■ Records supplied:
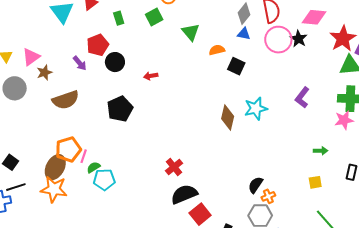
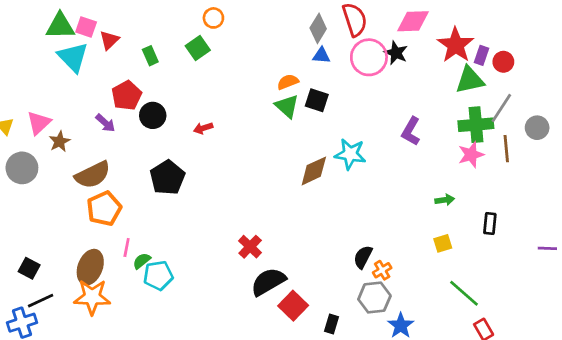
green triangle: (191, 32) -> (287, 106), moved
cyan star: (256, 108) -> (350, 154), turned 30
brown diamond: (228, 117) -> (314, 171), turned 60
orange pentagon: (68, 149) -> (104, 209), moved

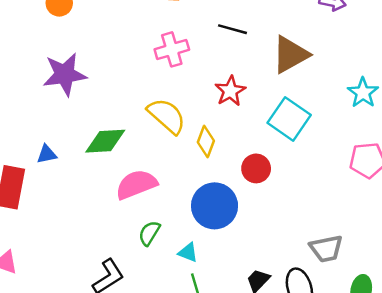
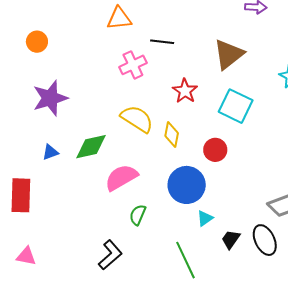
black line: (232, 29) -> (162, 42), moved
blue triangle: (47, 154) -> (50, 152), moved
cyan triangle: (188, 252) -> (205, 218), moved, turned -48

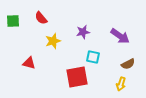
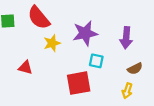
red semicircle: (41, 18) -> (39, 18), size x1.6
purple star: (83, 32) -> (85, 33), size x1.6
purple arrow: (120, 36) -> (126, 38), turned 60

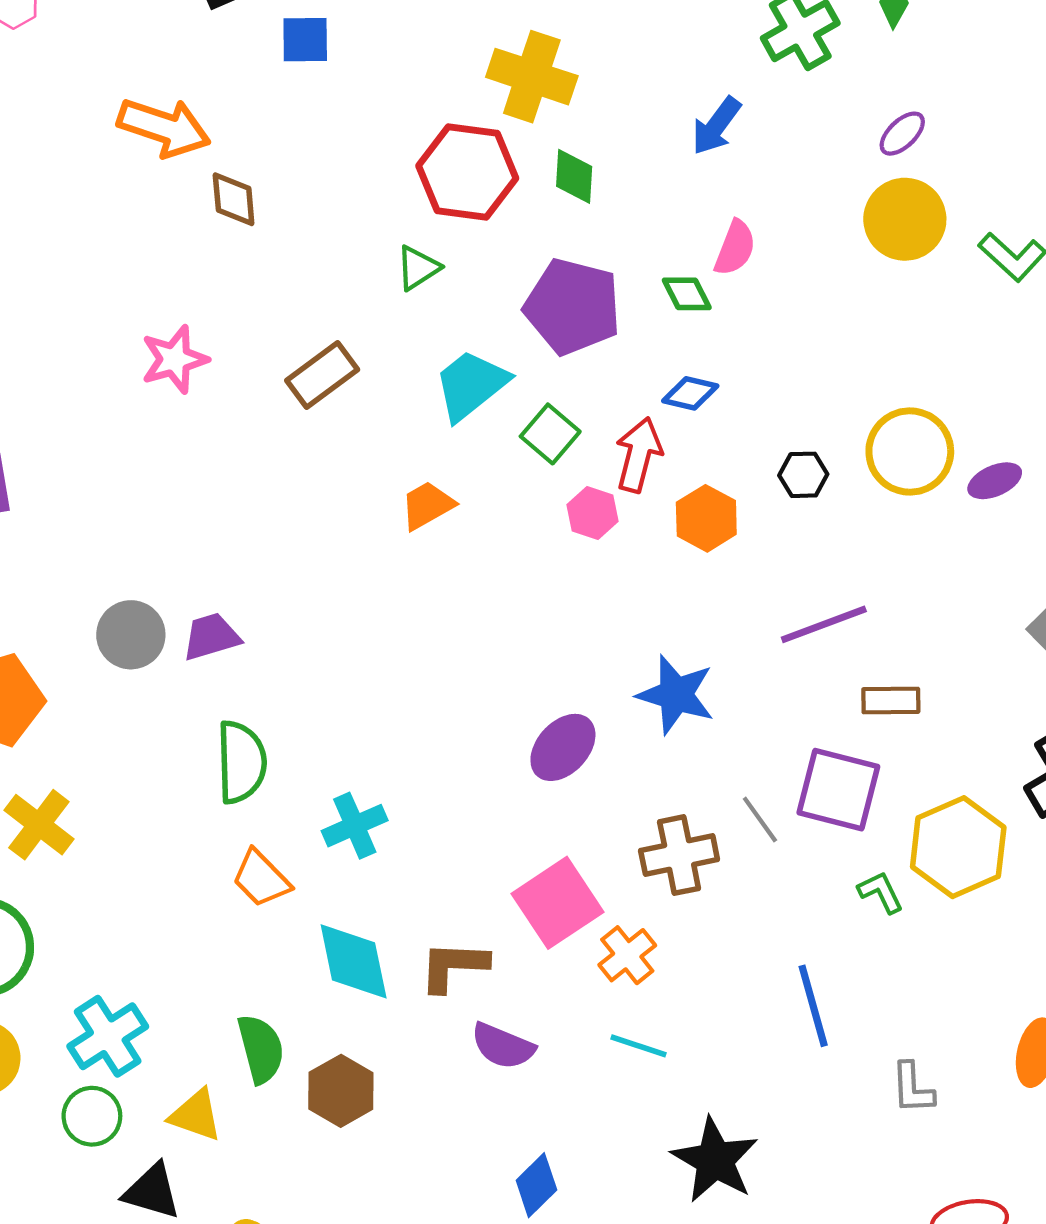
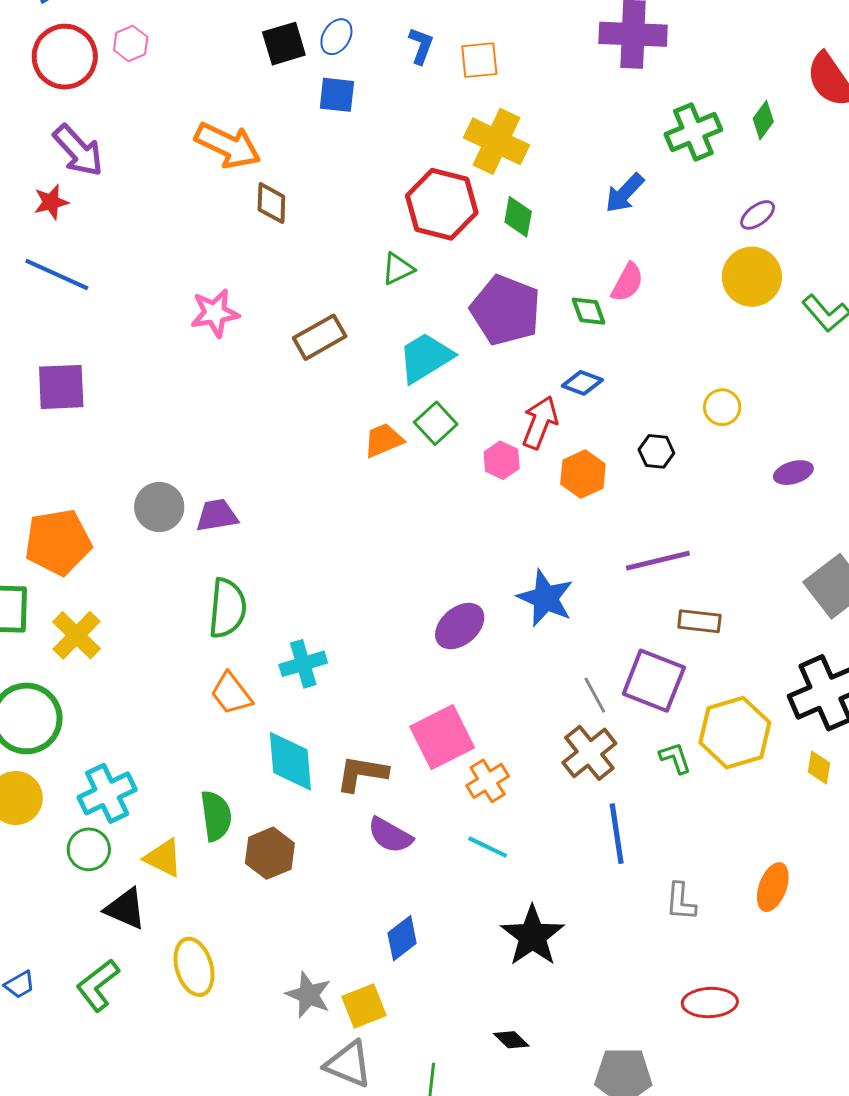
green square: (550, 434) -> (436, 423), moved
yellow circle: (910, 452) -> (722, 407), moved, size x0.6
brown cross: (679, 855) -> (589, 753), moved, turned -34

■ Activity: All of the material should be reproduced exactly, apart from the pictures.

■ Result of this exercise:
green triangle: (191, 32) -> (287, 106), moved
cyan star: (256, 108) -> (350, 154), turned 30
brown diamond: (228, 117) -> (314, 171), turned 60
orange pentagon: (68, 149) -> (104, 209), moved

black line: (232, 29) -> (162, 42), moved
blue triangle: (47, 154) -> (50, 152), moved
cyan triangle: (188, 252) -> (205, 218), moved, turned -48

red semicircle: (41, 18) -> (39, 18), size x1.6
purple star: (83, 32) -> (85, 33), size x1.6
purple arrow: (120, 36) -> (126, 38), turned 60

green square: (550, 434) -> (436, 423), moved
yellow circle: (910, 452) -> (722, 407), moved, size x0.6
brown cross: (679, 855) -> (589, 753), moved, turned -34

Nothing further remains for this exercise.